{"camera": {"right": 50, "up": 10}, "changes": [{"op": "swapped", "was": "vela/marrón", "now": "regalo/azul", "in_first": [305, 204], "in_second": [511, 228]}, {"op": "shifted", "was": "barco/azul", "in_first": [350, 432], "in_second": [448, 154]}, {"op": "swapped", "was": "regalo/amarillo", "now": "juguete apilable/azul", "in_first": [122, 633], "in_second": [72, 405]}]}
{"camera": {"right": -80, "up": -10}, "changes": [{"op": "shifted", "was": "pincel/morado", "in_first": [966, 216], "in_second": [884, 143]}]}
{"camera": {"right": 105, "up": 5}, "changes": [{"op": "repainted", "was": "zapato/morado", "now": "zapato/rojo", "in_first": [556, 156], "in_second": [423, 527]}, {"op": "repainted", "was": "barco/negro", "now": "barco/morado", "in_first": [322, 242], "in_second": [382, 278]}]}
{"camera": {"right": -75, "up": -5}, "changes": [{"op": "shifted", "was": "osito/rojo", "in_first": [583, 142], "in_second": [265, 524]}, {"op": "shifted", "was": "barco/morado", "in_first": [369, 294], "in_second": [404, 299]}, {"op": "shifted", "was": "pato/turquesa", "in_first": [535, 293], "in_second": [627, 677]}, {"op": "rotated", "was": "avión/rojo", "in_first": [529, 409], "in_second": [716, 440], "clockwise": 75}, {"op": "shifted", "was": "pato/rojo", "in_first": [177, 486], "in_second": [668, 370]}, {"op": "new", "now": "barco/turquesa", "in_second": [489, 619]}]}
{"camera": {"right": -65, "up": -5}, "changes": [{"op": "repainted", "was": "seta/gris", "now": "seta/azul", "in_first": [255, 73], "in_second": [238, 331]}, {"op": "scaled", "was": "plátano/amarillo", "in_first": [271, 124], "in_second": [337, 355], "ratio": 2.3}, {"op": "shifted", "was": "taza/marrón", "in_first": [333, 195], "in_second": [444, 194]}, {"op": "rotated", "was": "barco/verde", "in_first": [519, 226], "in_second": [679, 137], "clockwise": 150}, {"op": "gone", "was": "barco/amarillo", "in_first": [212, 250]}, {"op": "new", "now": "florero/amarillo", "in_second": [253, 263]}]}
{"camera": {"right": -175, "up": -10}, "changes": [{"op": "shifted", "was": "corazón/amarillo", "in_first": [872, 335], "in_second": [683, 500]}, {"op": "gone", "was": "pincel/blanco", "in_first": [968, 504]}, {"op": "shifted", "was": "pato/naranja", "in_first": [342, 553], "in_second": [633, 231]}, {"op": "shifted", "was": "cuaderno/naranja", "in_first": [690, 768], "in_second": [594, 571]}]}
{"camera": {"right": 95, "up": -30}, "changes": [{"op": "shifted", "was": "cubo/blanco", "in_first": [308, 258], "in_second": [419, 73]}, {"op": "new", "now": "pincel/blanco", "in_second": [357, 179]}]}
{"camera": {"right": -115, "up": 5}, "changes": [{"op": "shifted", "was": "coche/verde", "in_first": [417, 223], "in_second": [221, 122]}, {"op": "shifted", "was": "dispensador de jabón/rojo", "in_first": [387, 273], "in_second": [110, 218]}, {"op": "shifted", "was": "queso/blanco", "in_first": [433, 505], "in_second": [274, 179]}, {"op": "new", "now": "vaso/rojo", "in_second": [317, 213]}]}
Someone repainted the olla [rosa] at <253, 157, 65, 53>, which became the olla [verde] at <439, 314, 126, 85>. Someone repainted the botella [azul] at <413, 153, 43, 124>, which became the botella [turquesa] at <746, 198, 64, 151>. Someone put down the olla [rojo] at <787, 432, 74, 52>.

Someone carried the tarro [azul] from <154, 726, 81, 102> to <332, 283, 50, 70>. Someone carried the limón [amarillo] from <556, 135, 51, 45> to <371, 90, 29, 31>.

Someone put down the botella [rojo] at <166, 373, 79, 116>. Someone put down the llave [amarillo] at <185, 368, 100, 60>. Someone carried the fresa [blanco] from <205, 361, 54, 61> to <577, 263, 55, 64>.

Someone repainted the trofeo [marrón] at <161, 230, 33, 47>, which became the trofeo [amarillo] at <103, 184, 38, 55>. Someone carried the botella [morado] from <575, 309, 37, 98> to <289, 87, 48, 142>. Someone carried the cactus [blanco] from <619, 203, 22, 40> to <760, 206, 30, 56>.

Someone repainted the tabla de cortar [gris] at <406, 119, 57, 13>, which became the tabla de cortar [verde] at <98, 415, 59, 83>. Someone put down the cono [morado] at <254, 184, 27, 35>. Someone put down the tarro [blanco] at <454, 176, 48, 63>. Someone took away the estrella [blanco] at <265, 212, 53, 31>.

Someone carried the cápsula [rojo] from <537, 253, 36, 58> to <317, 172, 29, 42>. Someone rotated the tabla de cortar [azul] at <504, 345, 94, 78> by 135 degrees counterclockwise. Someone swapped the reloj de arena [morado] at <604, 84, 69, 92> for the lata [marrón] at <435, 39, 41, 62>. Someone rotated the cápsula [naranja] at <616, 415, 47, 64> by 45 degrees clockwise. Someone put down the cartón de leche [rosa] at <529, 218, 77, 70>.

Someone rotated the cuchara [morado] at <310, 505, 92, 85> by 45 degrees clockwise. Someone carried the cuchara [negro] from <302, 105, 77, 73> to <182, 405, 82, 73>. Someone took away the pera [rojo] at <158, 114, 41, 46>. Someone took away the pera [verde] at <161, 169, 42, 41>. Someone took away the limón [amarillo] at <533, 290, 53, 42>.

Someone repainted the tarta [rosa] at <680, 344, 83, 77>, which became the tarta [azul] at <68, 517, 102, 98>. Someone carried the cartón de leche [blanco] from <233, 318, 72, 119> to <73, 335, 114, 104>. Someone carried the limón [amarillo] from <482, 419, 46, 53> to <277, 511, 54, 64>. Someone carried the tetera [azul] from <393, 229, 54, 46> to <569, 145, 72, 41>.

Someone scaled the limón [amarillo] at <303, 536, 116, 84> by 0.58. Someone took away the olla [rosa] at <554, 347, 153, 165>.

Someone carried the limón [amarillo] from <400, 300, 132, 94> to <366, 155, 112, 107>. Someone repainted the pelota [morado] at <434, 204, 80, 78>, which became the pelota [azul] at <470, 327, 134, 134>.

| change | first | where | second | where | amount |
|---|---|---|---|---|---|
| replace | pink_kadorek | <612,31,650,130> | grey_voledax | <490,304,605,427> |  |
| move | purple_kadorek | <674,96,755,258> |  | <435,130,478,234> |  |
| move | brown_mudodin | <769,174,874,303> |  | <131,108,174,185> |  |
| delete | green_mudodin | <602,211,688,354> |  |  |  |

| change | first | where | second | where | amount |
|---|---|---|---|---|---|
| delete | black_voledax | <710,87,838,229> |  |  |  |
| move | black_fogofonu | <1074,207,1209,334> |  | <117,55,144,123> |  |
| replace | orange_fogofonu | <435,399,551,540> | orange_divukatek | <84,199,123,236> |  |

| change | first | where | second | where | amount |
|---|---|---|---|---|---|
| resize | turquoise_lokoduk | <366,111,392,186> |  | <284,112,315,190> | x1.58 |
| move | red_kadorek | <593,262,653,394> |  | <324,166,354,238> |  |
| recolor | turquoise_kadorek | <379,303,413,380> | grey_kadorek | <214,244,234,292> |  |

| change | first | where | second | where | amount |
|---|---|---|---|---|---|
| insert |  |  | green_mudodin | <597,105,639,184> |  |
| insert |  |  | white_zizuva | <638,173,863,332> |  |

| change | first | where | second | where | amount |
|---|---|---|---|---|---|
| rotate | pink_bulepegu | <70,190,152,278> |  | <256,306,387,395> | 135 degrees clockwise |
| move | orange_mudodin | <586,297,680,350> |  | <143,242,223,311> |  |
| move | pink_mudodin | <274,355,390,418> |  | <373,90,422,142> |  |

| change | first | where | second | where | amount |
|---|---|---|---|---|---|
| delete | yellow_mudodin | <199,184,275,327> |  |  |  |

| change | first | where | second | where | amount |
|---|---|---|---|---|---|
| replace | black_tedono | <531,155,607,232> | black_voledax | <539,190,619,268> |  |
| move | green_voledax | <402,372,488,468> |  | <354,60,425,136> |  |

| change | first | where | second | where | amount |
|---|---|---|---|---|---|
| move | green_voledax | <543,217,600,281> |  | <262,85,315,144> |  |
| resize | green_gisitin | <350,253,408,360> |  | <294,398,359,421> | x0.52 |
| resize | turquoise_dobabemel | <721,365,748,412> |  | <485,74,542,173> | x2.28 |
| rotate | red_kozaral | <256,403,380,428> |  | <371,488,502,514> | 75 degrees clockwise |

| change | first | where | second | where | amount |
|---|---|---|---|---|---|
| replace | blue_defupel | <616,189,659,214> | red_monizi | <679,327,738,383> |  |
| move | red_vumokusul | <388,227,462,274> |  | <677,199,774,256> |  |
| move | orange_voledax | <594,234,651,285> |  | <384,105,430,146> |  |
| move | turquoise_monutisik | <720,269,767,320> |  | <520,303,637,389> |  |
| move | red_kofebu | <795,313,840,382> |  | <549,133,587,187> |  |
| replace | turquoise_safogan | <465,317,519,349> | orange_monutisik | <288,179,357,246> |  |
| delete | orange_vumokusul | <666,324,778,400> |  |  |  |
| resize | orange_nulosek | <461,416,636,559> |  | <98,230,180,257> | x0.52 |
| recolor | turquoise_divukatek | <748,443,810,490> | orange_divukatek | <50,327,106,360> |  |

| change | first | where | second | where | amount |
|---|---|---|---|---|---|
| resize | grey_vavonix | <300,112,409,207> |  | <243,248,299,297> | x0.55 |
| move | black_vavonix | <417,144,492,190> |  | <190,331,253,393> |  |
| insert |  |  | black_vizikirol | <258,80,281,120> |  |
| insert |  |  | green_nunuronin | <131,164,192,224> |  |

══════════════════════════════

## What you have to do
Of all the entries above, repeat only the lines from the line that has "replace | pink_kadorek" to the line that has "move | brown_mudodin", both lines included, exactly.

## Answer box
| replace | pink_kadorek | <612,31,650,130> | grey_voledax | <490,304,605,427> |  |
| move | purple_kadorek | <674,96,755,258> |  | <435,130,478,234> |  |
| move | brown_mudodin | <769,174,874,303> |  | <131,108,174,185> |  |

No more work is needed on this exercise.